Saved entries
::::::
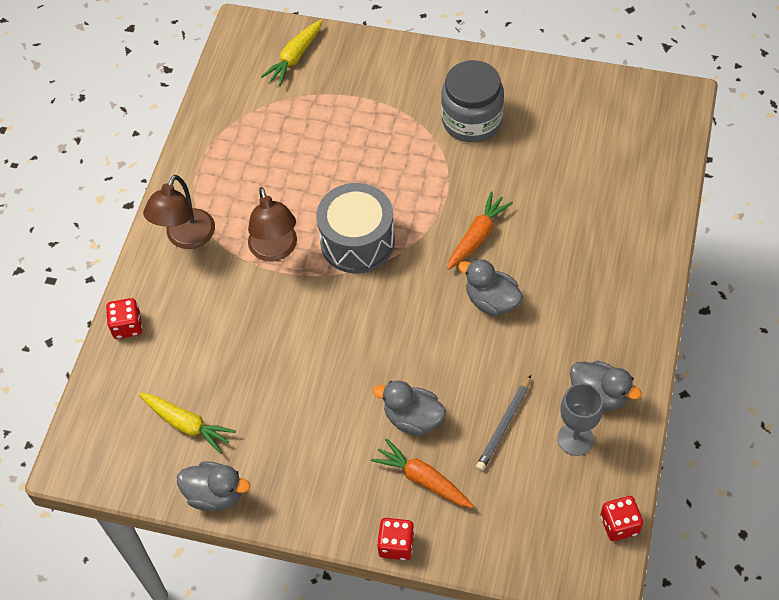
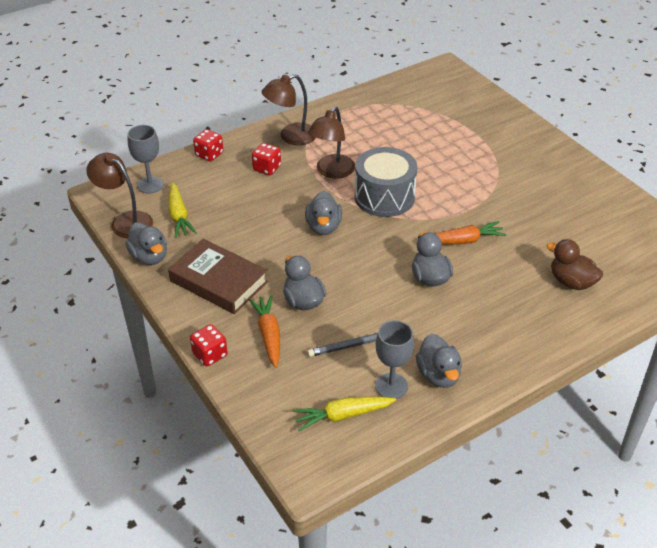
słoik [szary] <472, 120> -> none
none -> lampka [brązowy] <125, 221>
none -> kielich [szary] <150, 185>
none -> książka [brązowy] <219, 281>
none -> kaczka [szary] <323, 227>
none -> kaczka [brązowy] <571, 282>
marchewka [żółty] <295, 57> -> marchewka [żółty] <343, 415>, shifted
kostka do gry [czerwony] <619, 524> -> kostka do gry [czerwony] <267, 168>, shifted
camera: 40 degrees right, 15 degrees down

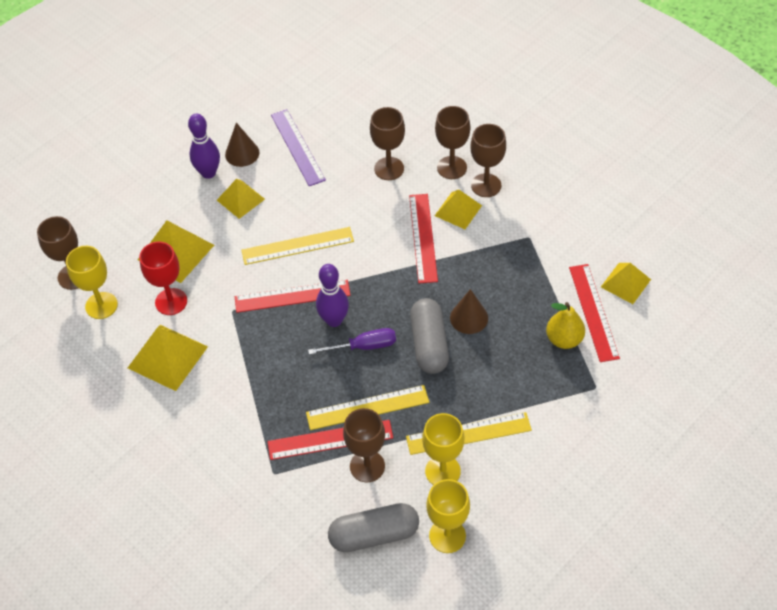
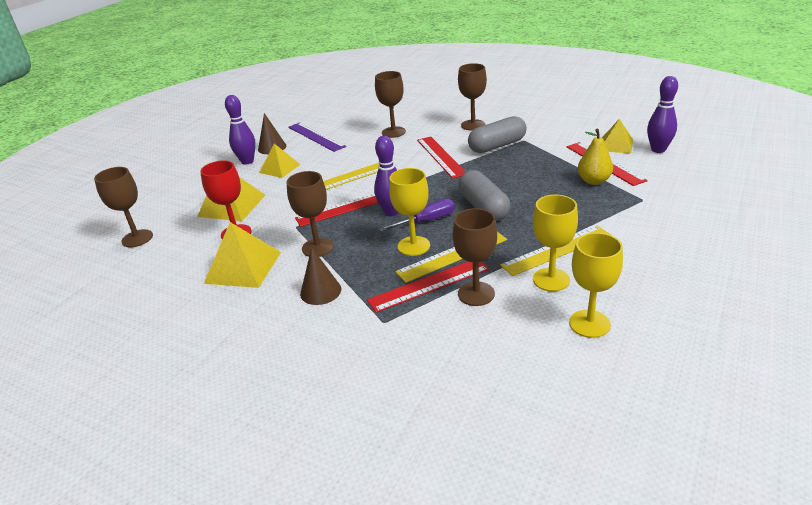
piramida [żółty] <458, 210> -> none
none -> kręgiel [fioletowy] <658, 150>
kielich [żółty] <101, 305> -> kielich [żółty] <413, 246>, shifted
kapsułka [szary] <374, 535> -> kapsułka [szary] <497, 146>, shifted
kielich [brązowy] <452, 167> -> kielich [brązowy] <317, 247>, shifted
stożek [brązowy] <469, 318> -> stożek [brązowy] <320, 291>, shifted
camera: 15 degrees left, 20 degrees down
::::::
> Exercise:
All lines above containing the string "camera" are to be collected.

> Task solution:
camera: 40 degrees right, 15 degrees down
camera: 15 degrees left, 20 degrees down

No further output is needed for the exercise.